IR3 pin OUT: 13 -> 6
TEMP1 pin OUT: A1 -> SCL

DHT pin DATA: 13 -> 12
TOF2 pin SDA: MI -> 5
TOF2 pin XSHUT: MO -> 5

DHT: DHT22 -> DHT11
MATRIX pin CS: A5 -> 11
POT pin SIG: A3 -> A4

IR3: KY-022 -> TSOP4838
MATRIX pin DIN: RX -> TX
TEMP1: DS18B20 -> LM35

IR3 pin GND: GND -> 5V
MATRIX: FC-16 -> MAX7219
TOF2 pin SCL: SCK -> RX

______________________________

_WHAT THE EXERCISE ASKS_: Go line by line through the listing and count every line that includes the word "MATRIX". Only the total is needed.

_ANSWER TO THIS PROBLEM_: 3